--- EXERCISE ---
The whole listing, apart from its images, should be restated word for word.

********

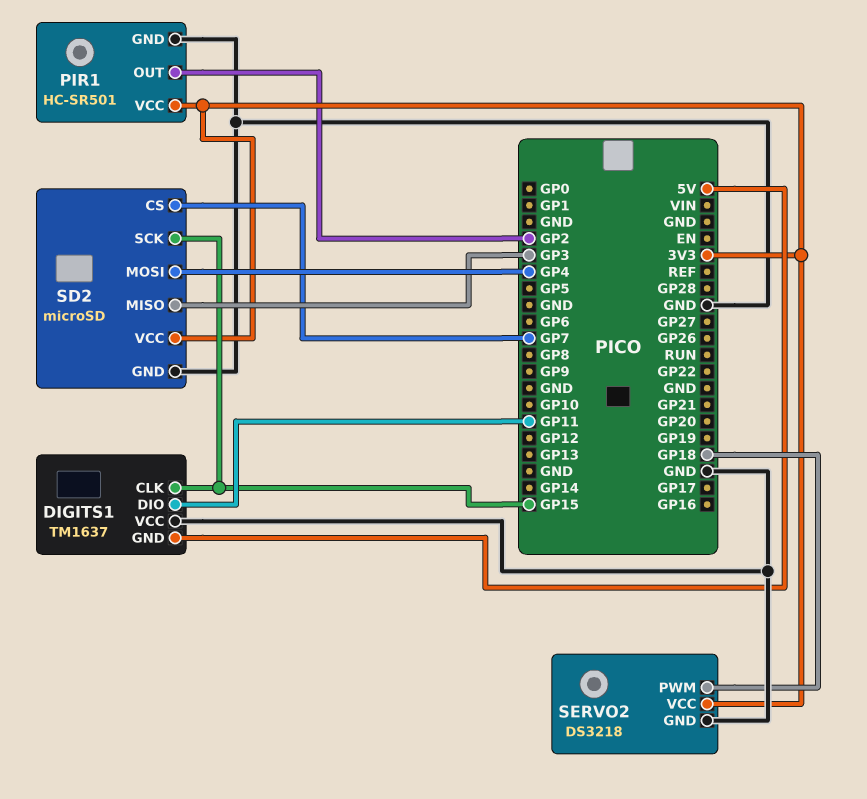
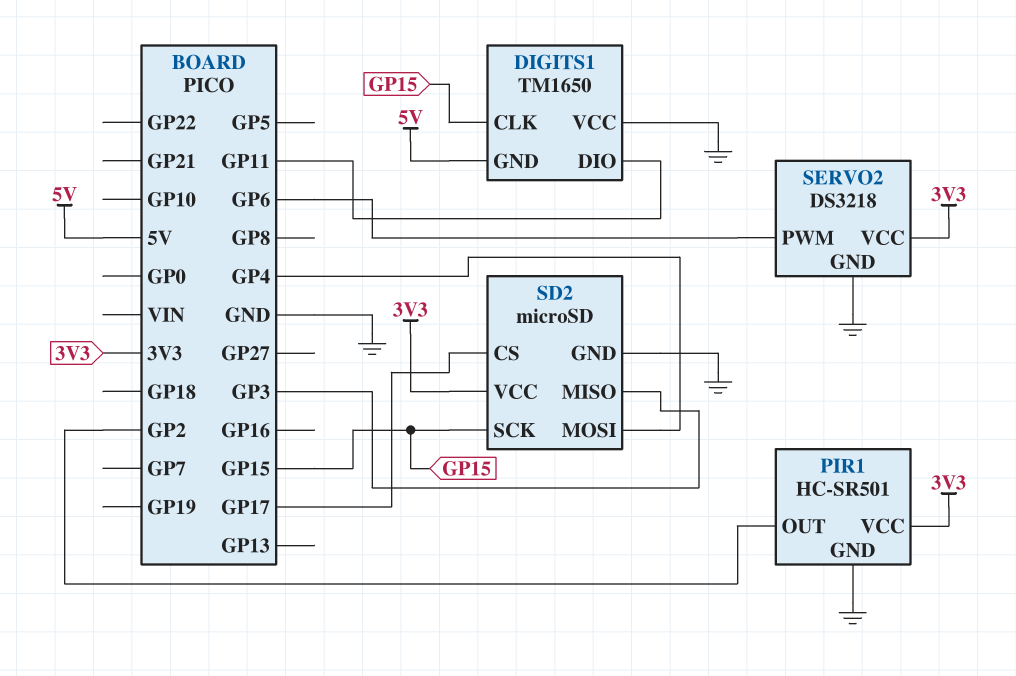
DIGITS1: TM1637 -> TM1650
SD2 pin CS: GP7 -> GP17
SERVO2 pin PWM: GP18 -> GP6

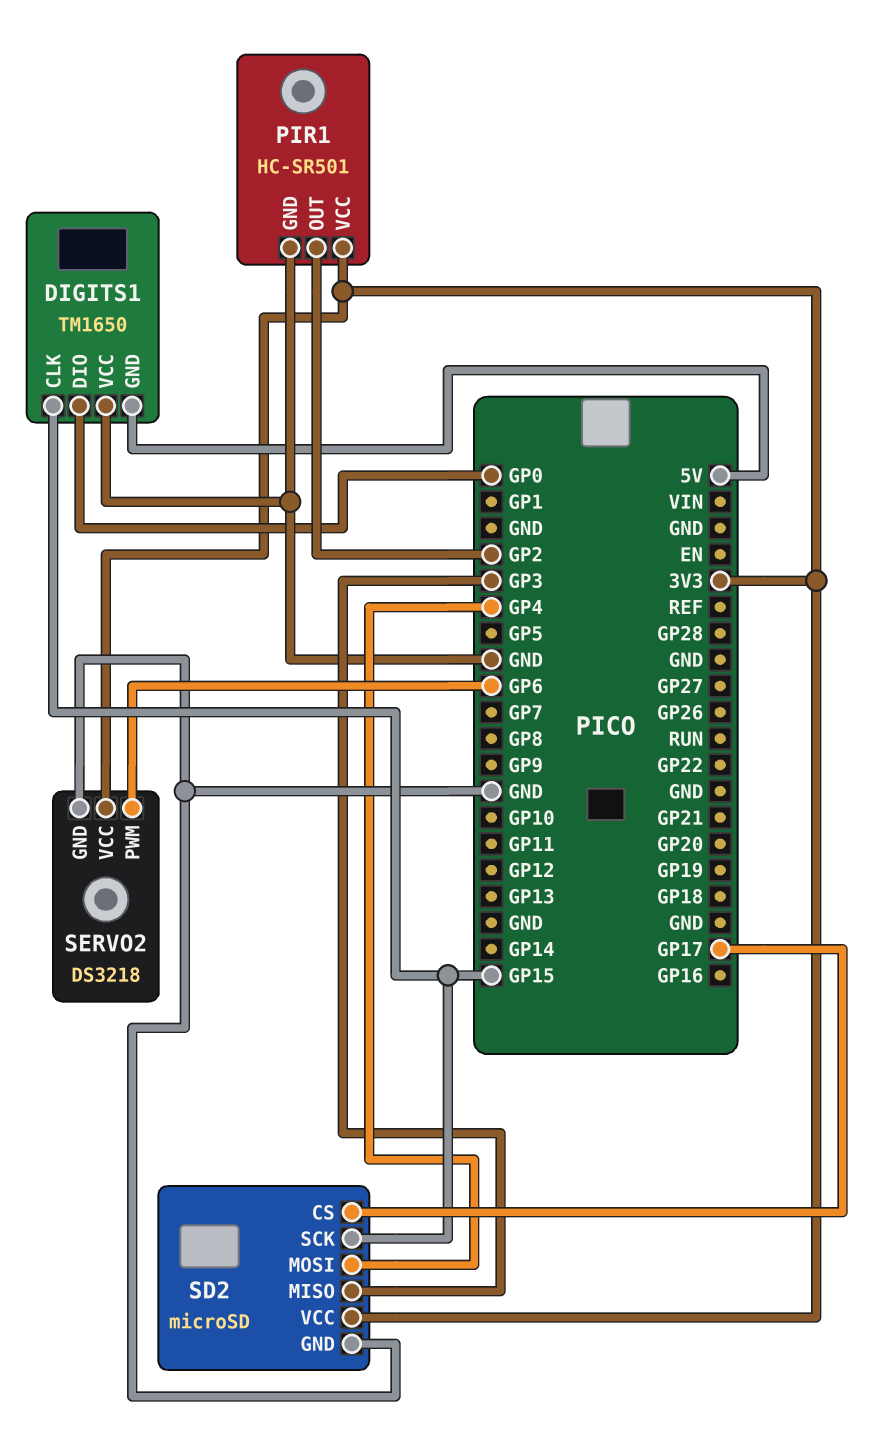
DIGITS1 pin DIO: GP11 -> GP0

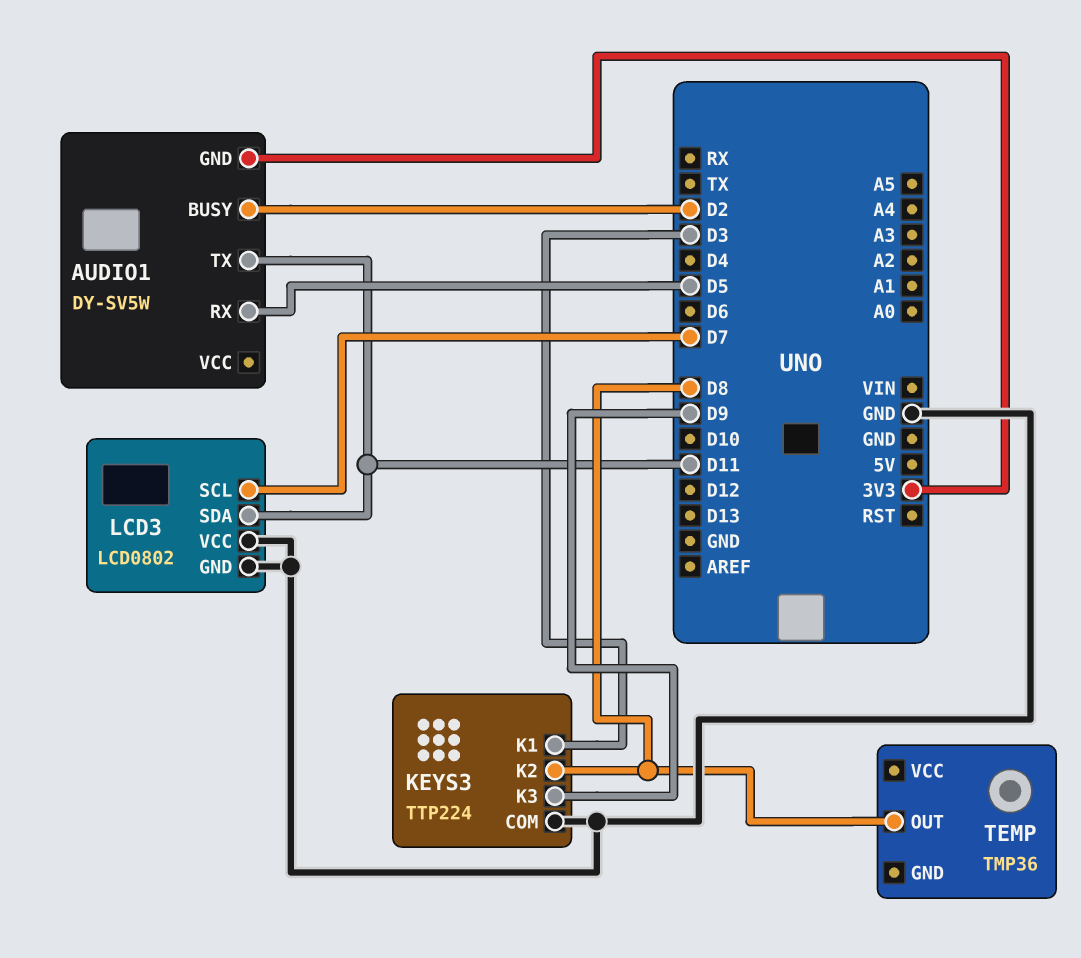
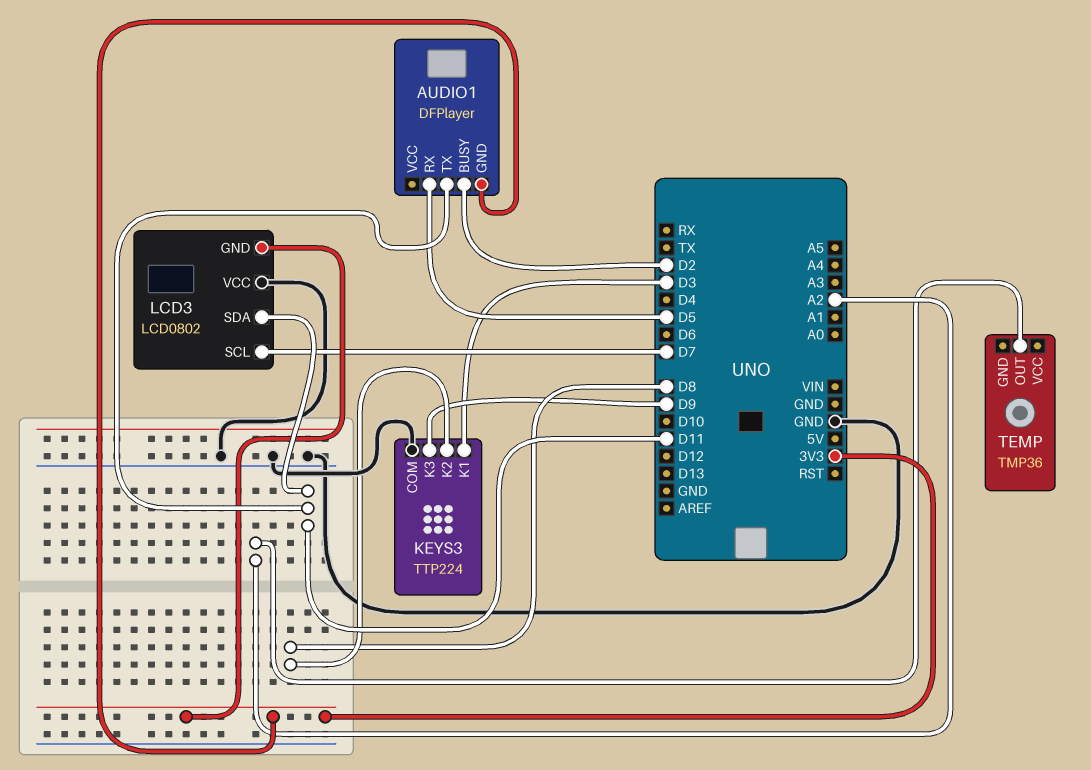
AUDIO1: DY-SV5W -> DFPlayer
LCD3 pin GND: GND -> 3V3
TEMP pin OUT: D8 -> A2

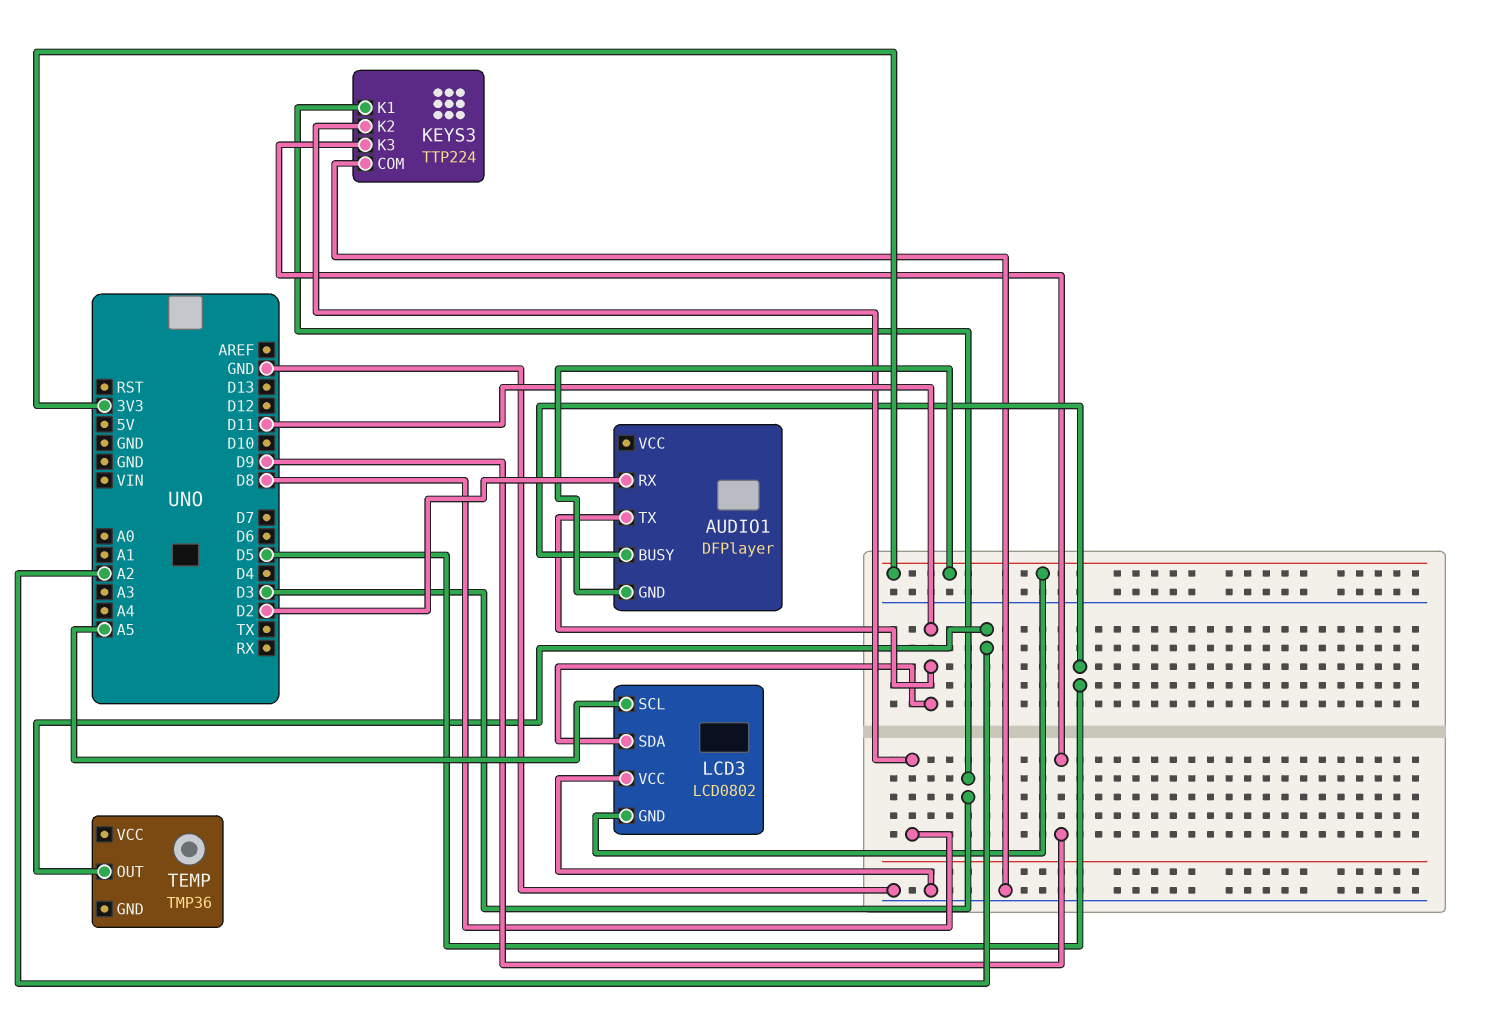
AUDIO1 pin BUSY: D2 -> D5
AUDIO1 pin RX: D5 -> D2
LCD3 pin SCL: D7 -> A5

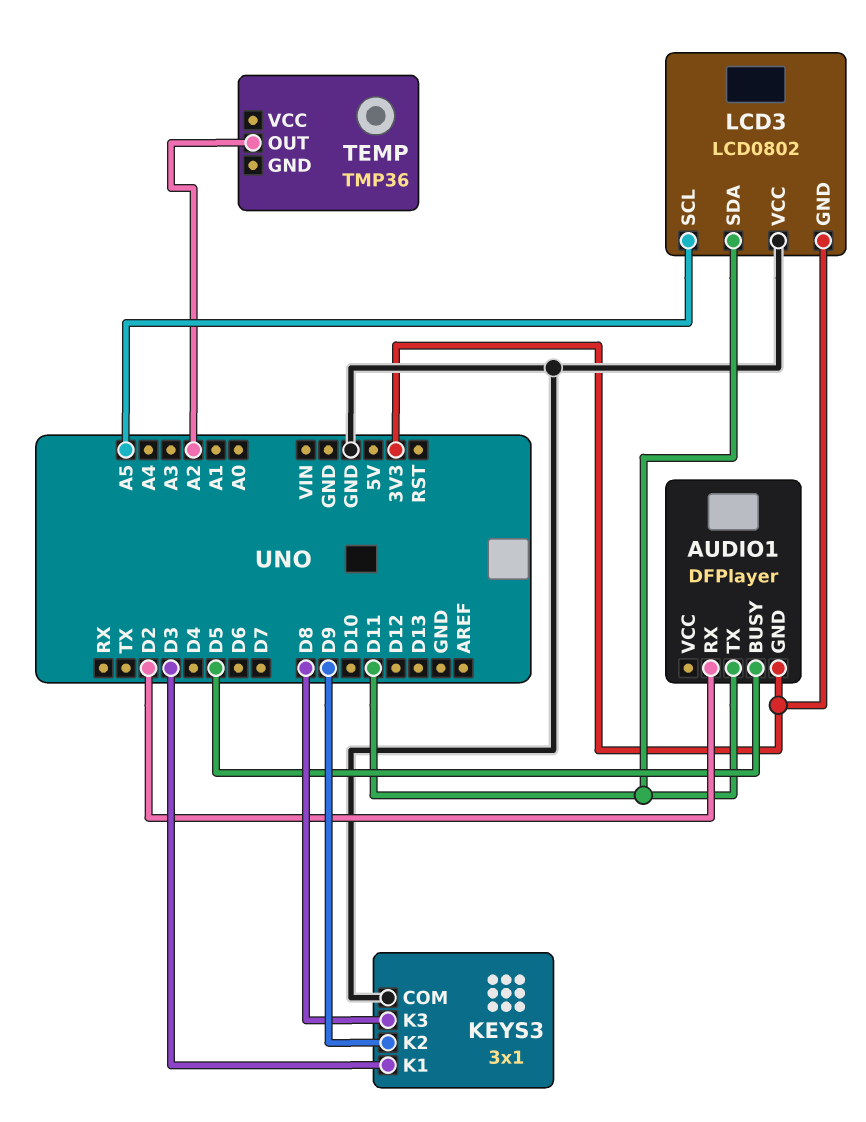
KEYS3: TTP224 -> 3x1
KEYS3 pin K2: D8 -> D9
KEYS3 pin K3: D9 -> D8

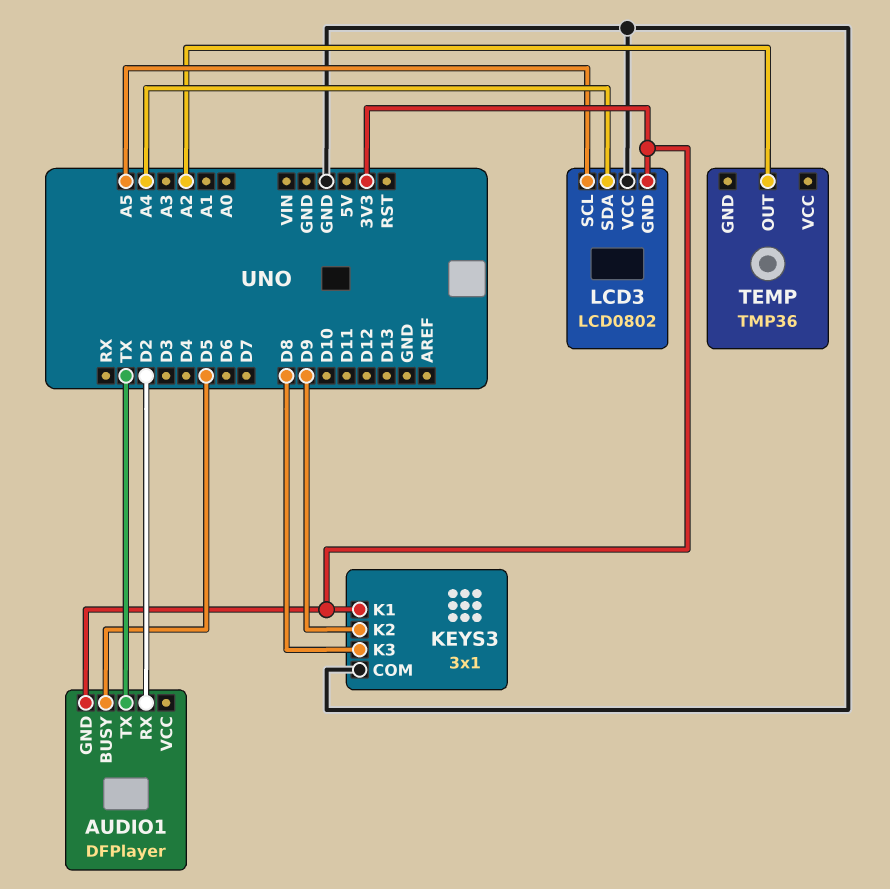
AUDIO1 pin TX: D11 -> TX
KEYS3 pin K1: D3 -> 3V3
LCD3 pin SDA: D11 -> A4

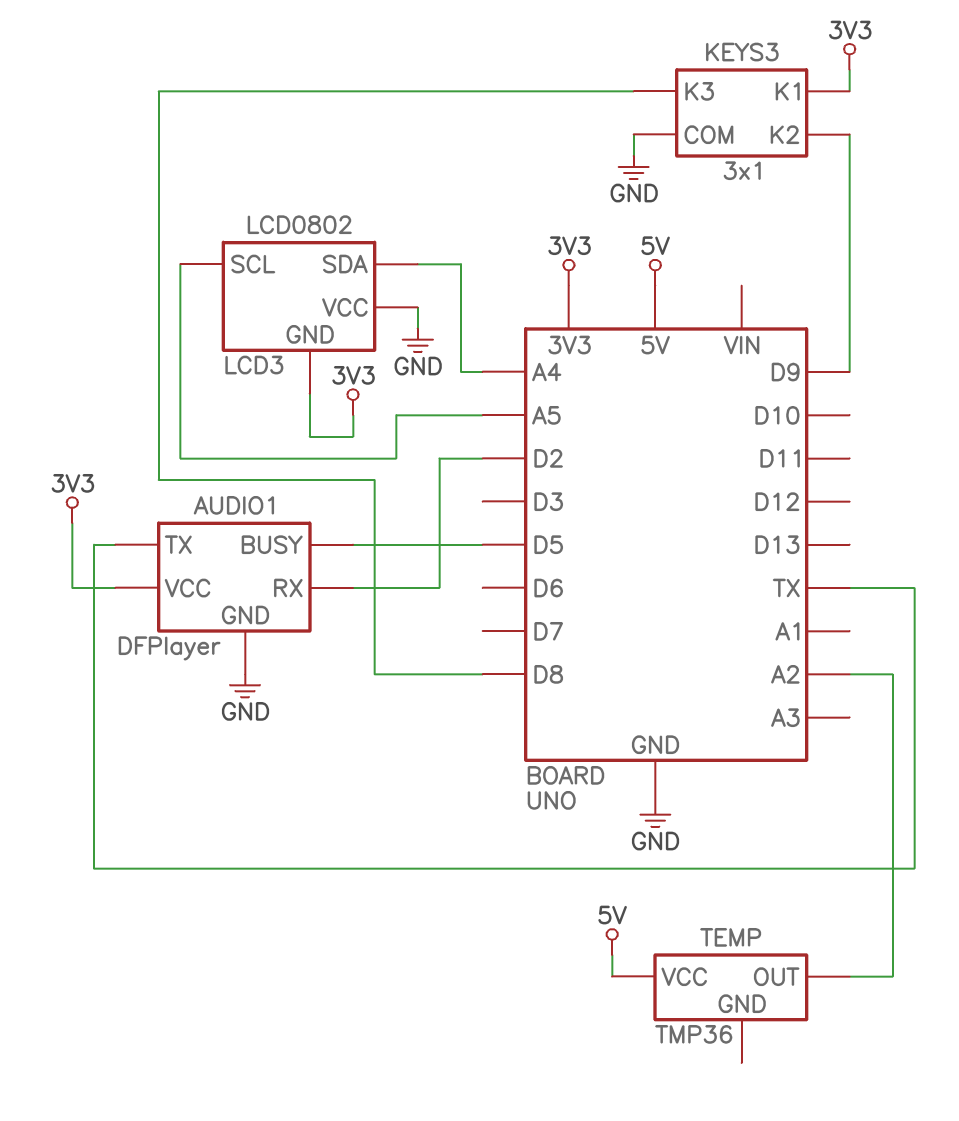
AUDIO1 pin GND: 3V3 -> GND
AUDIO1 pin VCC: none -> 3V3
TEMP pin VCC: none -> 5V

********

--- WRITTEN SOLUTION ---
DIGITS1: TM1637 -> TM1650
SD2 pin CS: GP7 -> GP17
SERVO2 pin PWM: GP18 -> GP6

DIGITS1 pin DIO: GP11 -> GP0

AUDIO1: DY-SV5W -> DFPlayer
LCD3 pin GND: GND -> 3V3
TEMP pin OUT: D8 -> A2

AUDIO1 pin BUSY: D2 -> D5
AUDIO1 pin RX: D5 -> D2
LCD3 pin SCL: D7 -> A5

KEYS3: TTP224 -> 3x1
KEYS3 pin K2: D8 -> D9
KEYS3 pin K3: D9 -> D8

AUDIO1 pin TX: D11 -> TX
KEYS3 pin K1: D3 -> 3V3
LCD3 pin SDA: D11 -> A4

AUDIO1 pin GND: 3V3 -> GND
AUDIO1 pin VCC: none -> 3V3
TEMP pin VCC: none -> 5V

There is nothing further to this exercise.